## REQUIRED WORK:
Reproduce the listing below, changing each "coordinate" to "position" and keeping everything else unchanged.

## MATERIAL:
Begin

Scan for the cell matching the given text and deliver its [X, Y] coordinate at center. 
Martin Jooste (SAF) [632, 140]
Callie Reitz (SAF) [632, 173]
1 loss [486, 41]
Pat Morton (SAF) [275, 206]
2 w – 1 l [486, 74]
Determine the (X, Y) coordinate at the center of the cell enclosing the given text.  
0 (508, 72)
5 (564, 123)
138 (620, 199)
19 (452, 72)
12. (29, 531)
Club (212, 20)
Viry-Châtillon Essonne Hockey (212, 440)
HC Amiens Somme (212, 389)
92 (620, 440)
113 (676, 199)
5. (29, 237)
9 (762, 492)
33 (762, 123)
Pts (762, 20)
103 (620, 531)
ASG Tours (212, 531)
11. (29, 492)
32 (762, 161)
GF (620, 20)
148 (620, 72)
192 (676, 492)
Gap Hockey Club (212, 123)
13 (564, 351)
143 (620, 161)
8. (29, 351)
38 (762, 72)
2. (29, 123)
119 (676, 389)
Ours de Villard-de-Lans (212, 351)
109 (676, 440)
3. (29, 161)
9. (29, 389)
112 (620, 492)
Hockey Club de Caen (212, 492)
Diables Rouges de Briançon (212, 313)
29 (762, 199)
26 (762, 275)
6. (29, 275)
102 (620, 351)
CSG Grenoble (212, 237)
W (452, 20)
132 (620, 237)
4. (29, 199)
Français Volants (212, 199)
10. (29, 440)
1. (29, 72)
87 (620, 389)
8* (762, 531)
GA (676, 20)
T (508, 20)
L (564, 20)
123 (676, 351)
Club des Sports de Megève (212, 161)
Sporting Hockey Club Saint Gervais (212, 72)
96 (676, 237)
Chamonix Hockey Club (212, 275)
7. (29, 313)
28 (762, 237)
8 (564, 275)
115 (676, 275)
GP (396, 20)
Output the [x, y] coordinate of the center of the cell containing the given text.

End

## TASK SOLUTION:
Scan for the cell matching the given text and deliver its [X, Y] position at center. 
Martin Jooste (SAF) [632, 140]
Callie Reitz (SAF) [632, 173]
1 loss [486, 41]
Pat Morton (SAF) [275, 206]
2 w – 1 l [486, 74]
Determine the (X, Y) position at the center of the cell enclosing the given text.  
0 (508, 72)
5 (564, 123)
138 (620, 199)
19 (452, 72)
12. (29, 531)
Club (212, 20)
Viry-Châtillon Essonne Hockey (212, 440)
HC Amiens Somme (212, 389)
92 (620, 440)
113 (676, 199)
5. (29, 237)
9 (762, 492)
33 (762, 123)
Pts (762, 20)
103 (620, 531)
ASG Tours (212, 531)
11. (29, 492)
32 (762, 161)
GF (620, 20)
148 (620, 72)
192 (676, 492)
Gap Hockey Club (212, 123)
13 (564, 351)
143 (620, 161)
8. (29, 351)
38 (762, 72)
2. (29, 123)
119 (676, 389)
Ours de Villard-de-Lans (212, 351)
109 (676, 440)
3. (29, 161)
9. (29, 389)
112 (620, 492)
Hockey Club de Caen (212, 492)
Diables Rouges de Briançon (212, 313)
29 (762, 199)
26 (762, 275)
6. (29, 275)
102 (620, 351)
CSG Grenoble (212, 237)
W (452, 20)
132 (620, 237)
4. (29, 199)
Français Volants (212, 199)
10. (29, 440)
1. (29, 72)
87 (620, 389)
8* (762, 531)
GA (676, 20)
T (508, 20)
L (564, 20)
123 (676, 351)
Club des Sports de Megève (212, 161)
Sporting Hockey Club Saint Gervais (212, 72)
96 (676, 237)
Chamonix Hockey Club (212, 275)
7. (29, 313)
28 (762, 237)
8 (564, 275)
115 (676, 275)
GP (396, 20)
Output the [x, y] position of the center of the cell containing the given text.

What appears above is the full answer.